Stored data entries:
---
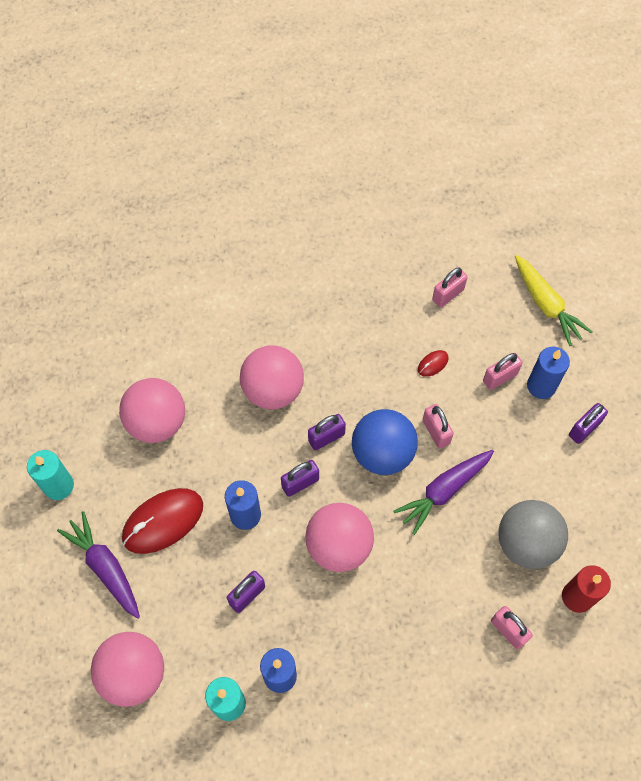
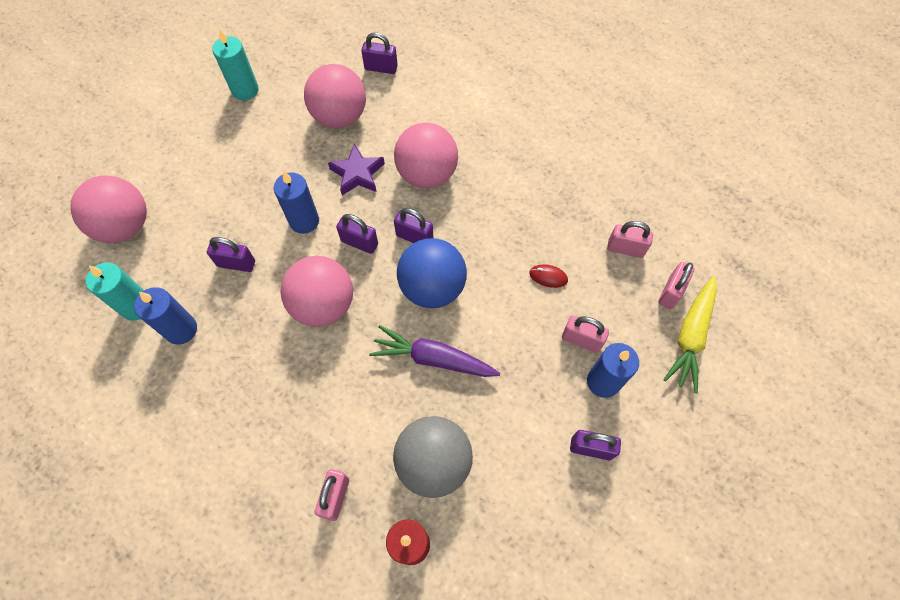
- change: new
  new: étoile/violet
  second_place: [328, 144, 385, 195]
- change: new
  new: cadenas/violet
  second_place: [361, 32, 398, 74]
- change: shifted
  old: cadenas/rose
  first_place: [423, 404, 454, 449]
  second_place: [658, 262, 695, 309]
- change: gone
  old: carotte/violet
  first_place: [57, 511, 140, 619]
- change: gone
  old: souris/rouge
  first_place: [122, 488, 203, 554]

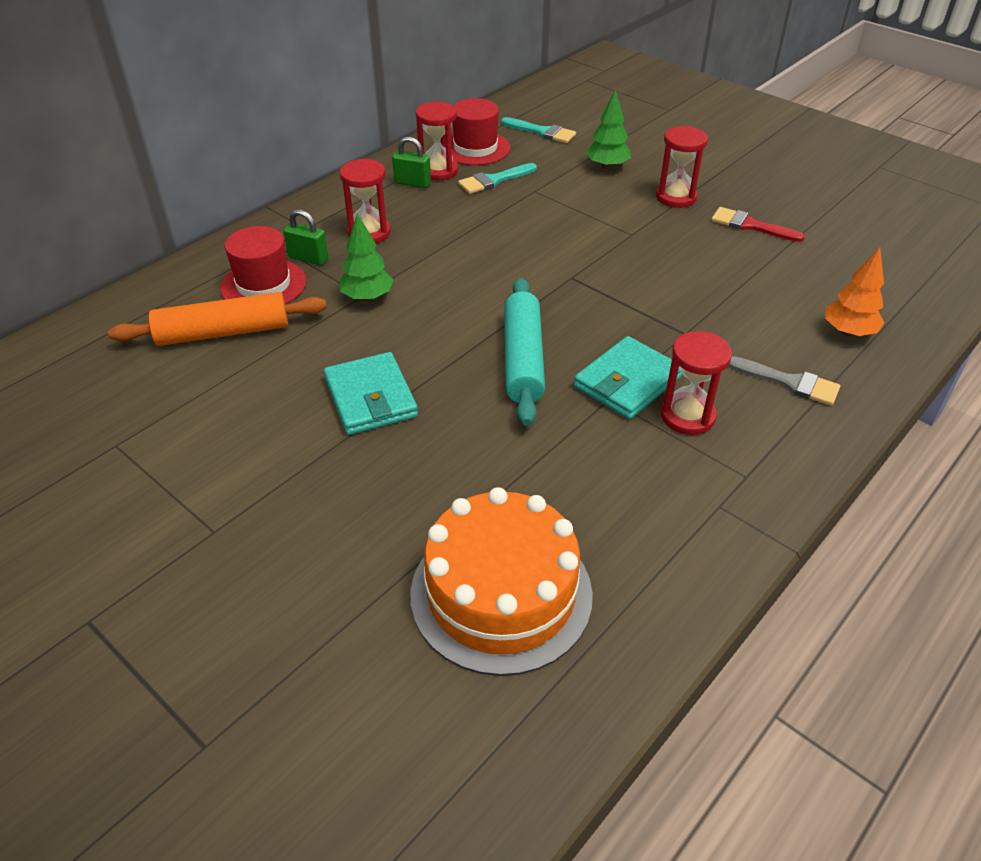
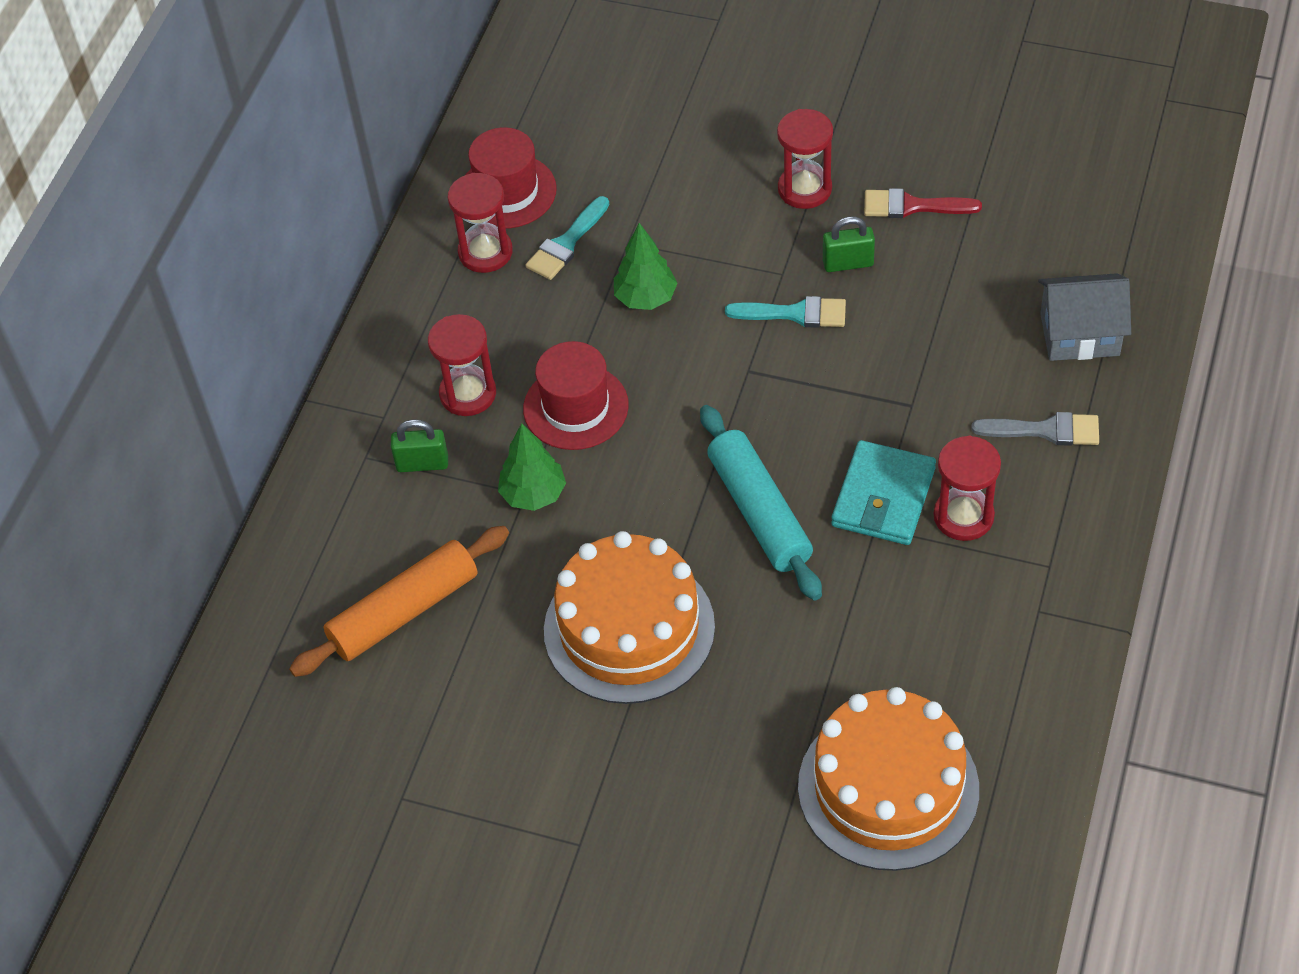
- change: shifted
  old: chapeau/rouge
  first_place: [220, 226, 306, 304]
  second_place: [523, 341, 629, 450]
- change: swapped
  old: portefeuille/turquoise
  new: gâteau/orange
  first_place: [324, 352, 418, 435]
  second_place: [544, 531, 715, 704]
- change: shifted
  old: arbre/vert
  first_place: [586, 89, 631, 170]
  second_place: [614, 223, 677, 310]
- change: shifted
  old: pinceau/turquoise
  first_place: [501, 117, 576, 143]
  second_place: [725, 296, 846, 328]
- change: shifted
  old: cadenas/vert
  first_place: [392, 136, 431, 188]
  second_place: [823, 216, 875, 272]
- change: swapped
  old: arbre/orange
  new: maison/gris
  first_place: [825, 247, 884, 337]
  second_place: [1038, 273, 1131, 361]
---
◆ **Exercise details**:
Find every line above where the word "violet" occurs, and copy that line.

◆ **Response to this exercise**:
  new: étoile/violet
  new: cadenas/violet
  old: carotte/violet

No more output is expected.